--- Task objective ---
A verbatim copy of the listing is needed; pictures are to be left out.

--- Data excerpts ---
────

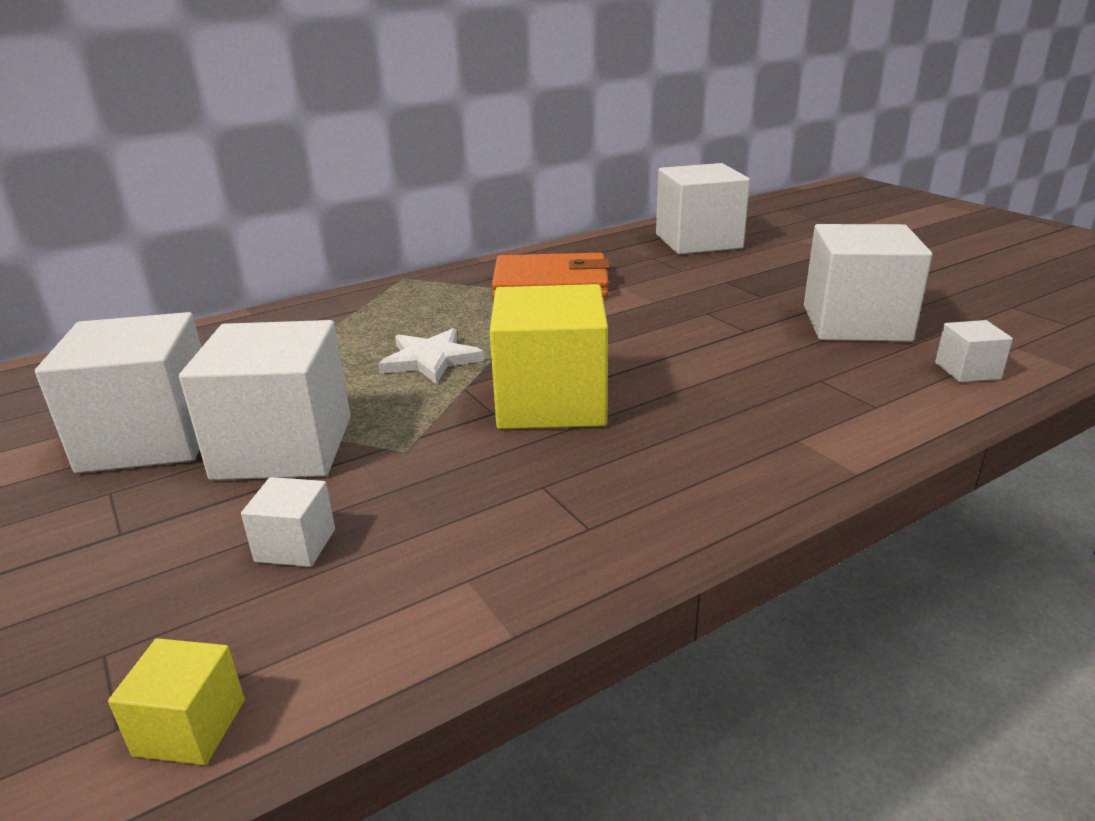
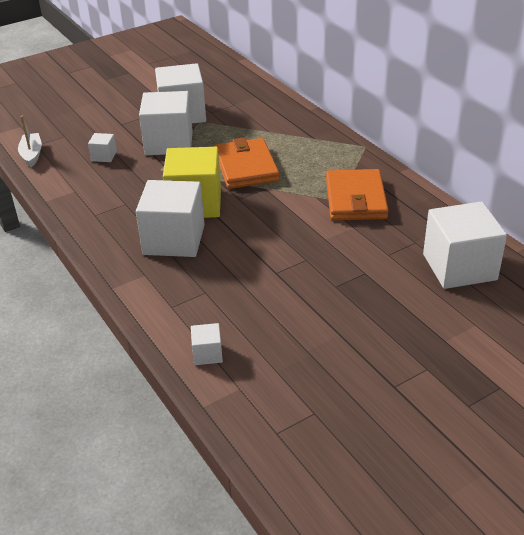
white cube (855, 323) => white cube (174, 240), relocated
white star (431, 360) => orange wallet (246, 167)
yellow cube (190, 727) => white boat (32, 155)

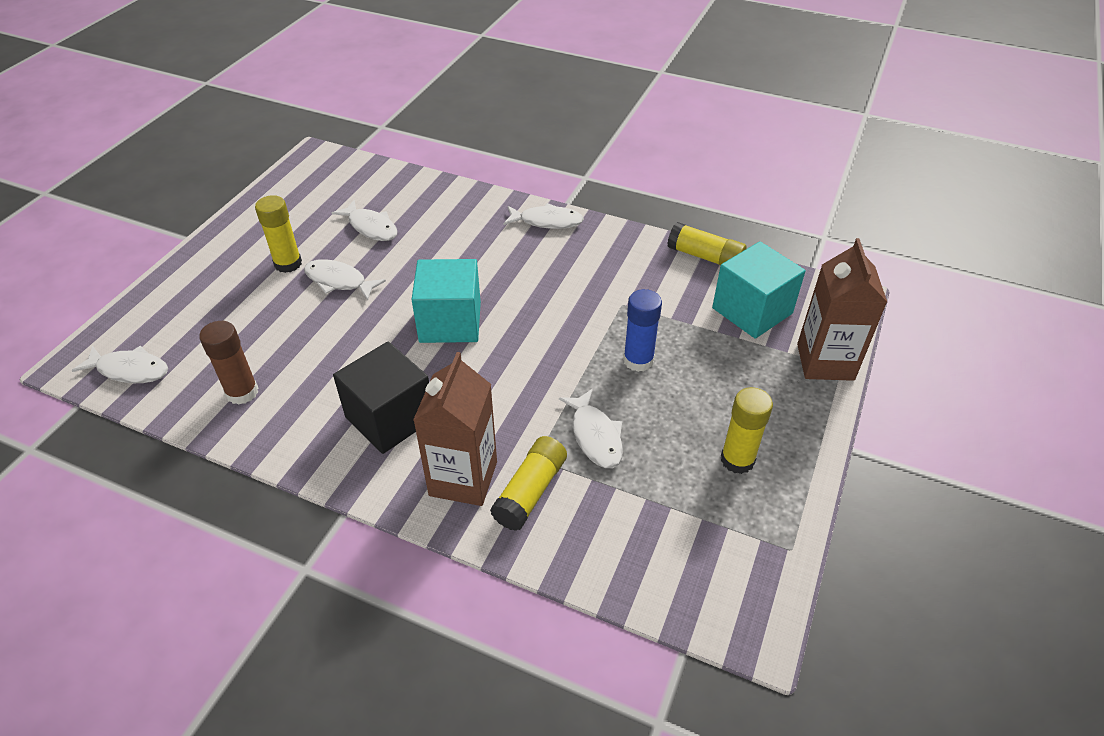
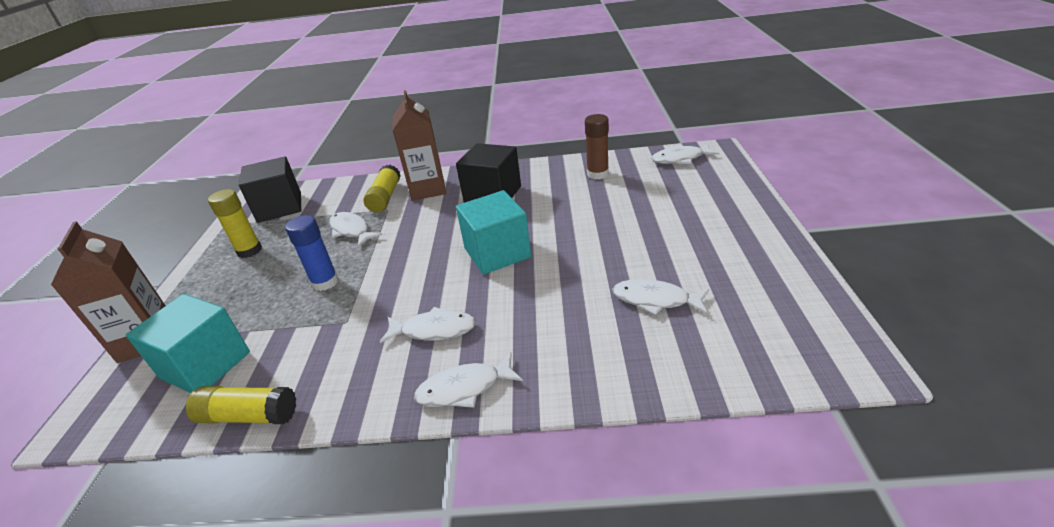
yellow glue stick (288, 264) => nothing
white fish (339, 281) => white fish (434, 330), relocated
nothing => black cube (279, 207)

────

--- Task output ---
white cube (855, 323) => white cube (174, 240), relocated
white star (431, 360) => orange wallet (246, 167)
yellow cube (190, 727) => white boat (32, 155)

yellow glue stick (288, 264) => nothing
white fish (339, 281) => white fish (434, 330), relocated
nothing => black cube (279, 207)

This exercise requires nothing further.